[Records from a data collection]
──────

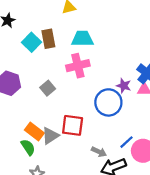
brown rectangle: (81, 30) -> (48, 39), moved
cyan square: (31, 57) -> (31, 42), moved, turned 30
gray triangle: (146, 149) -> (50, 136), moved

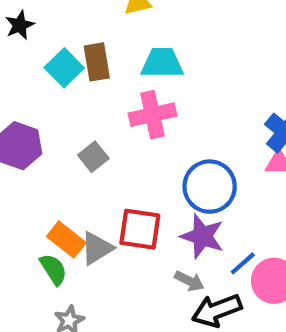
purple star: (124, 86) -> (202, 236), moved, size x1.5

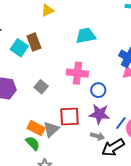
cyan trapezoid: (162, 63) -> (86, 36), moved
pink cross: (152, 115) -> (77, 73), moved, turned 30
blue circle: (210, 187) -> (98, 90), size x0.6

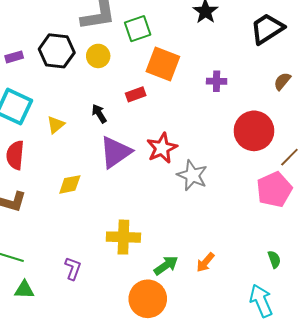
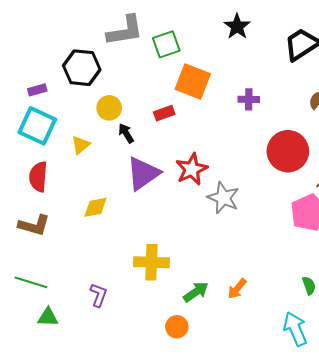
yellow circle: (98, 56) -> (109, 108), moved
purple rectangle: (14, 57) -> (37, 90), moved
orange circle: (148, 299) -> (177, 327), size x0.6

──────

### TASK INSTRUCTIONS
Return each full line of the entries that contains the word "turned".

### FINISHED TASK
cyan square: (31, 57) -> (31, 42), moved, turned 30
pink cross: (152, 115) -> (77, 73), moved, turned 30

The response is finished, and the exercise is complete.